**Task description**
In the listing below, locate the line with "none -> white brick B4:E5 level 1" and the line with "white round brick F8", then output both and everything between them exactly, minus any pictures.

**** The input ****

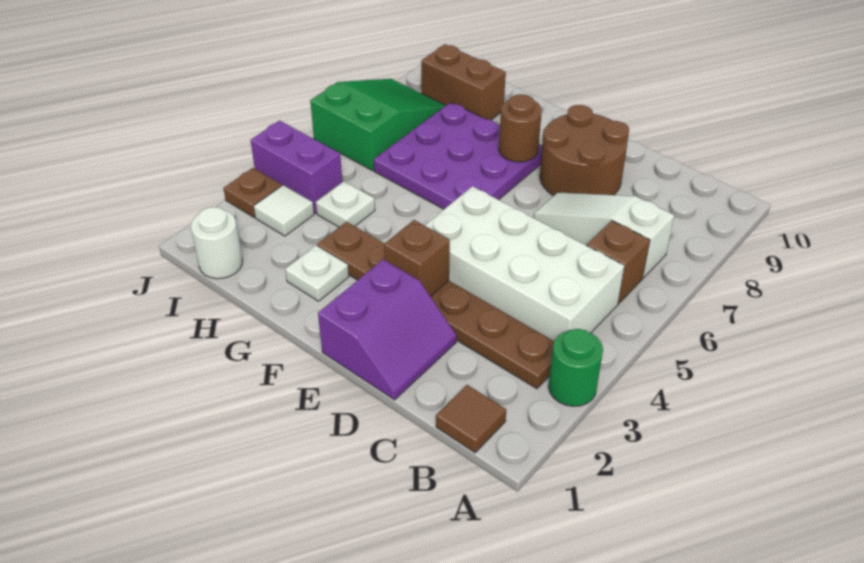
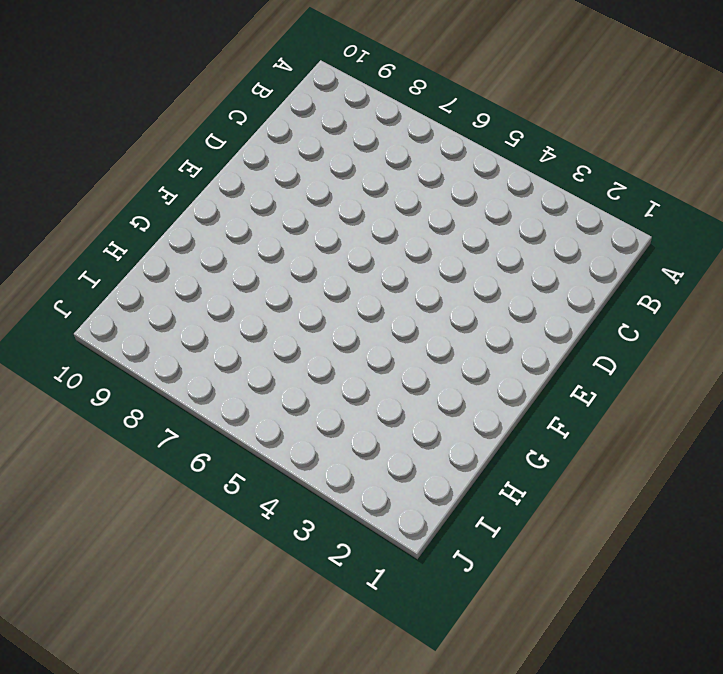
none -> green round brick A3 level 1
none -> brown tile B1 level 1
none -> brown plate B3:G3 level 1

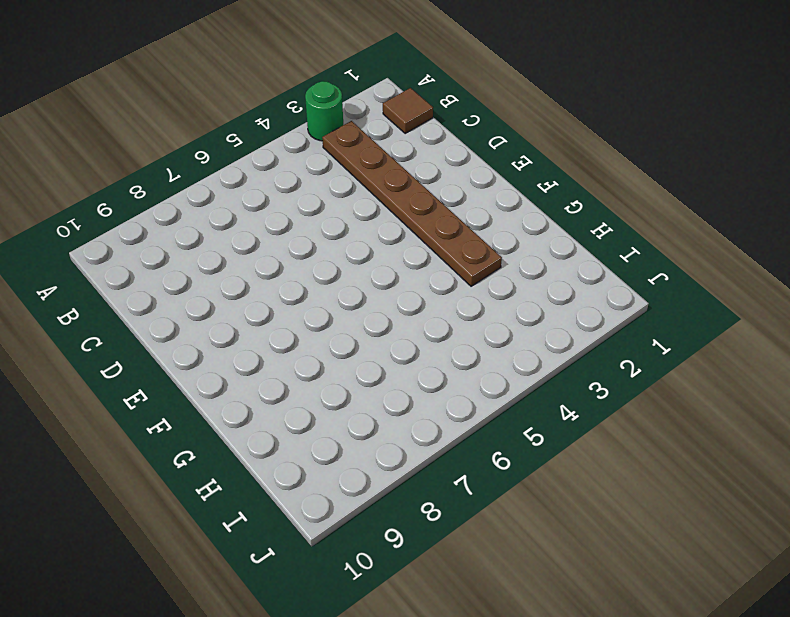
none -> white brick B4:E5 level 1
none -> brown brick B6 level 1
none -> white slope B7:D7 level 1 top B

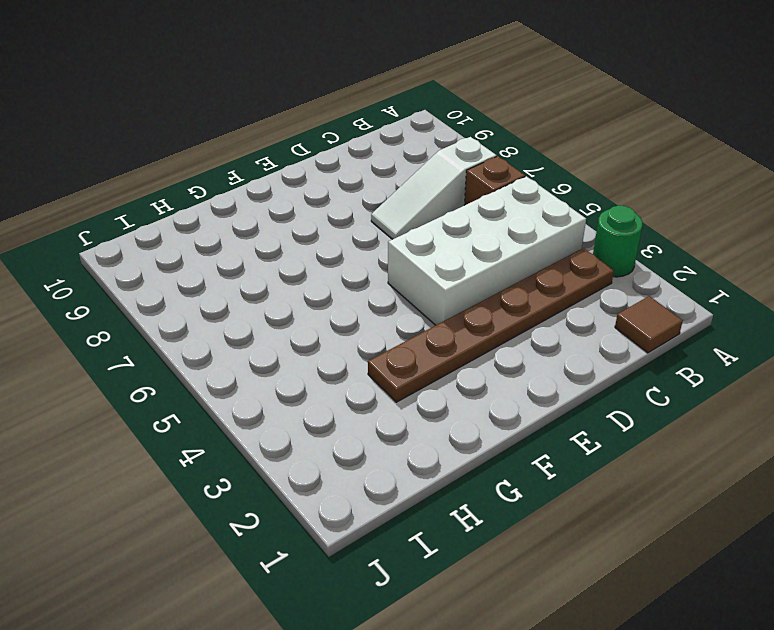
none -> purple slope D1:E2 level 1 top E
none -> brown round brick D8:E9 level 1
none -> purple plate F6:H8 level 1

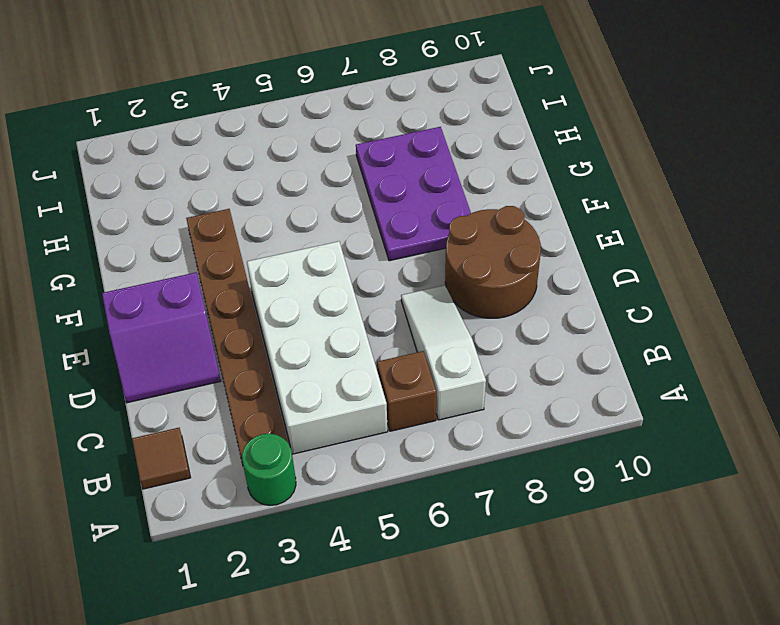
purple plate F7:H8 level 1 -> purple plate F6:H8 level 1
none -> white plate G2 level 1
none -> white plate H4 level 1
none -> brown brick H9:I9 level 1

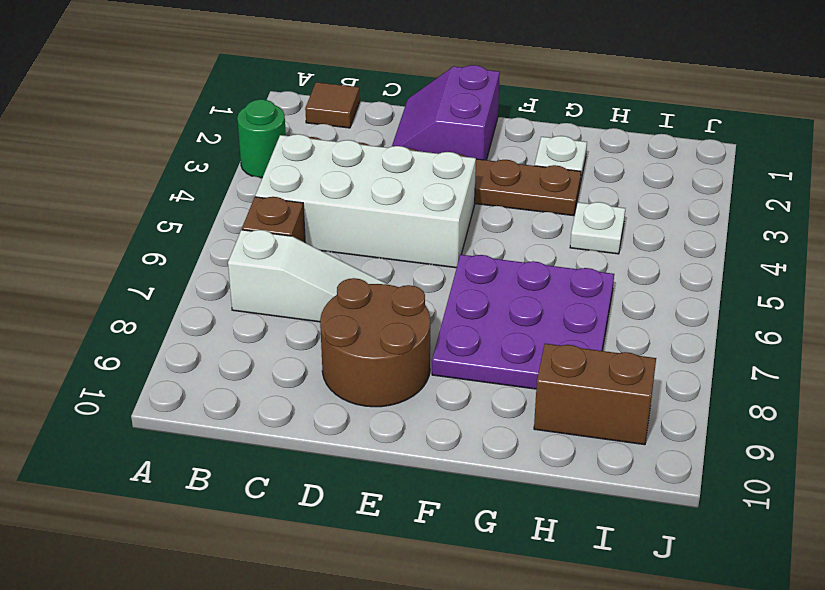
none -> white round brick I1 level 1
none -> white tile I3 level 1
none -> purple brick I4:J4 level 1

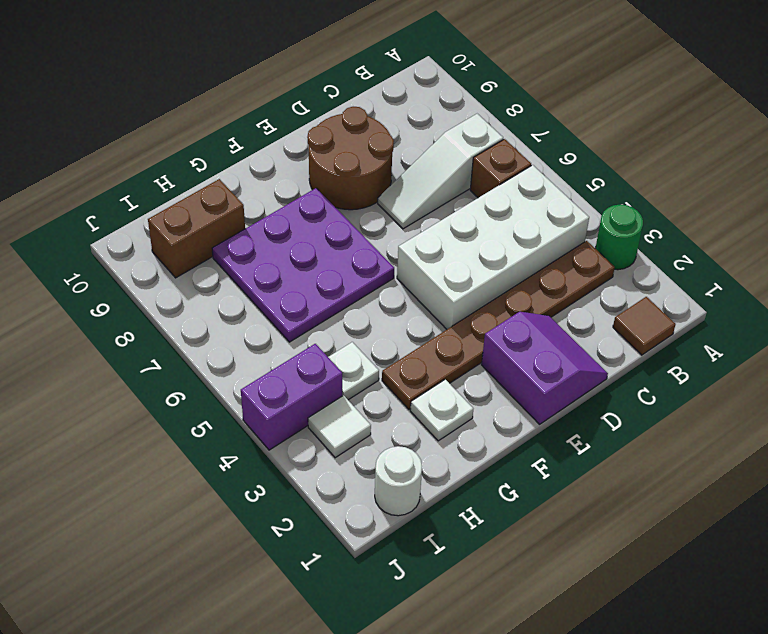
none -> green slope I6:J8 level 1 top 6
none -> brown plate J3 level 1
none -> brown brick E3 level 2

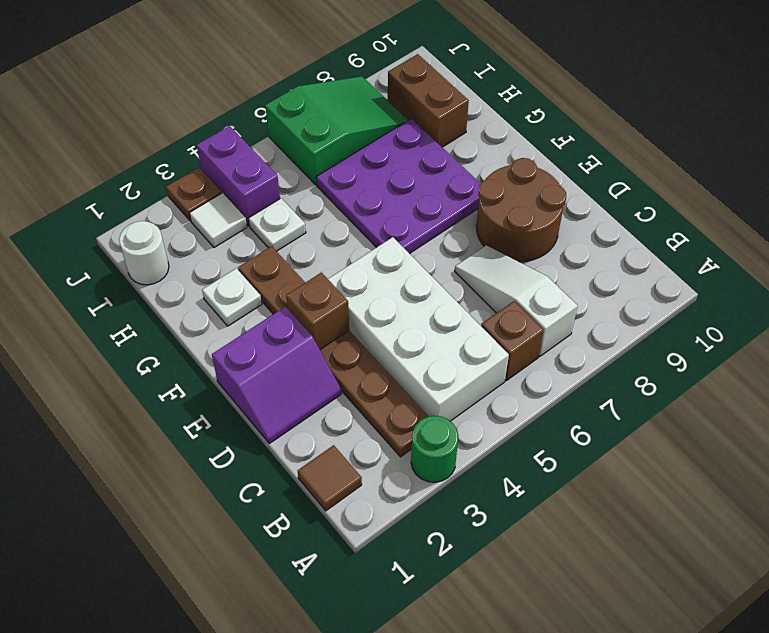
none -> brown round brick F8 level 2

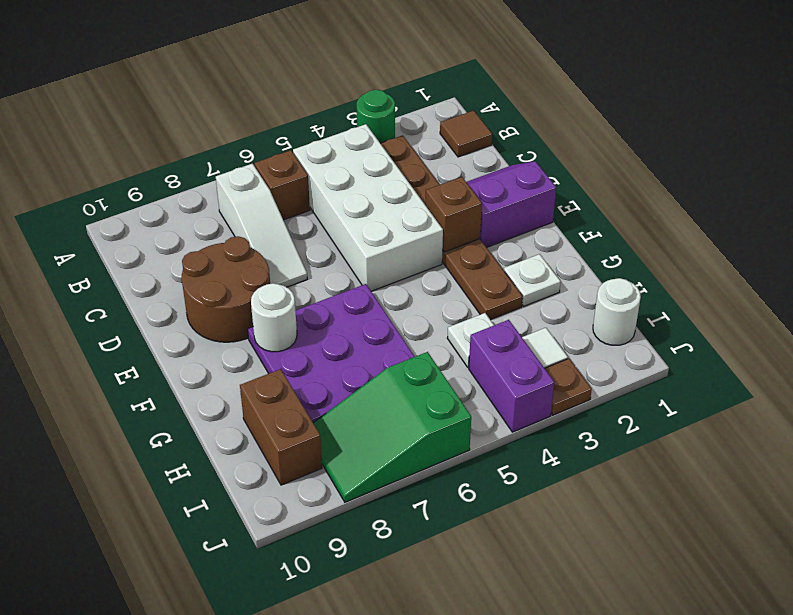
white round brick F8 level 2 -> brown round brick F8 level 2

****
**** The input ****

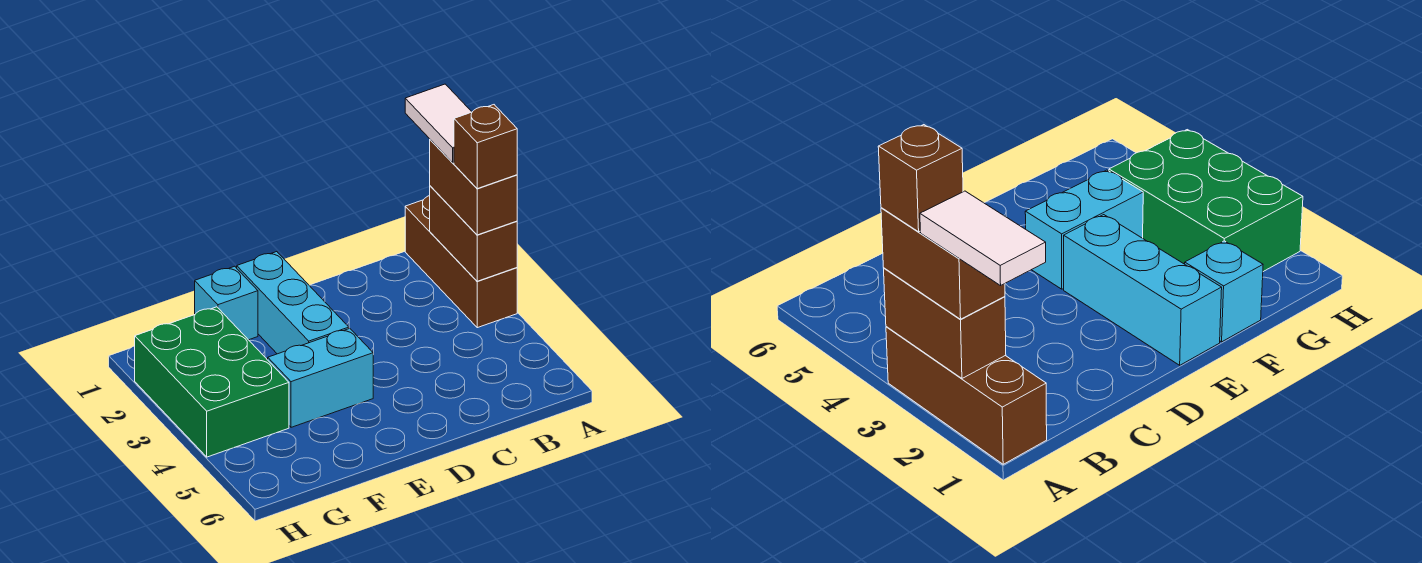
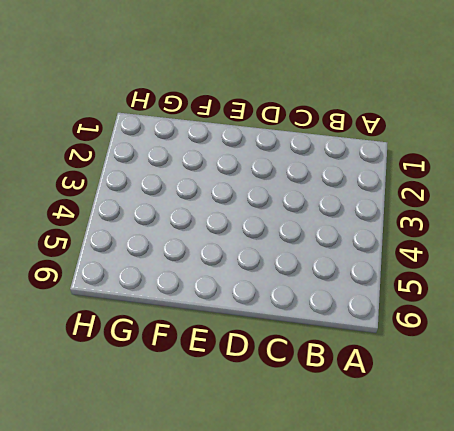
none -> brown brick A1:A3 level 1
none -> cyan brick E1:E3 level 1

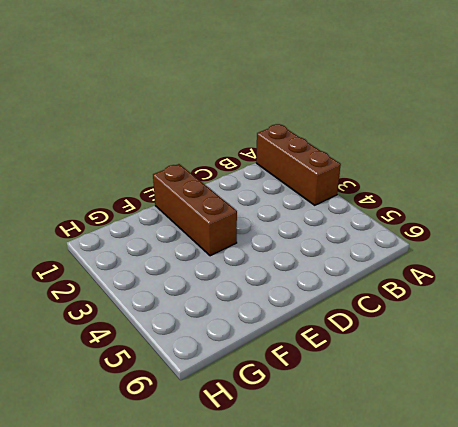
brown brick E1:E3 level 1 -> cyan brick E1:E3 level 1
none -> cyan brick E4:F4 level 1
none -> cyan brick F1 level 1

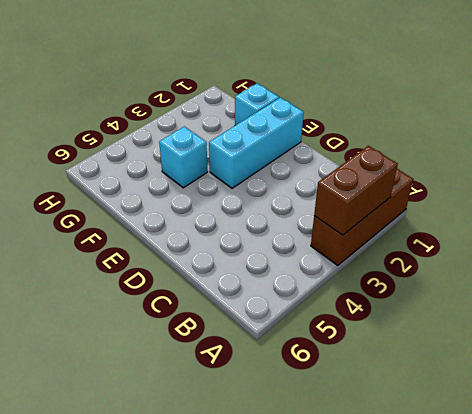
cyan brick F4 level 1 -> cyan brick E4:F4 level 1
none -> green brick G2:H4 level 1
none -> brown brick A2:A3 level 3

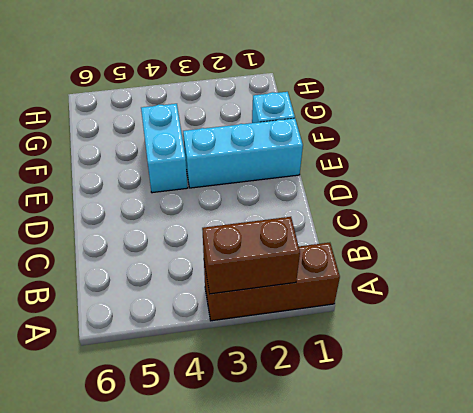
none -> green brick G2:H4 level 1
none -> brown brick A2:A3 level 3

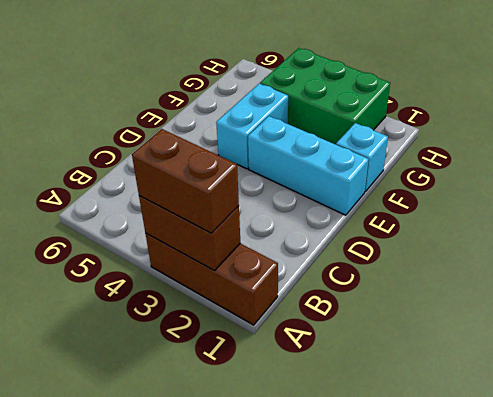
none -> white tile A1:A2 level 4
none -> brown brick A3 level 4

****

**Written solution**
none -> white brick B4:E5 level 1
none -> brown brick B6 level 1
none -> white slope B7:D7 level 1 top B

none -> purple slope D1:E2 level 1 top E
none -> brown round brick D8:E9 level 1
none -> purple plate F6:H8 level 1

purple plate F7:H8 level 1 -> purple plate F6:H8 level 1
none -> white plate G2 level 1
none -> white plate H4 level 1
none -> brown brick H9:I9 level 1

none -> white round brick I1 level 1
none -> white tile I3 level 1
none -> purple brick I4:J4 level 1

none -> green slope I6:J8 level 1 top 6
none -> brown plate J3 level 1
none -> brown brick E3 level 2

none -> brown round brick F8 level 2

white round brick F8 level 2 -> brown round brick F8 level 2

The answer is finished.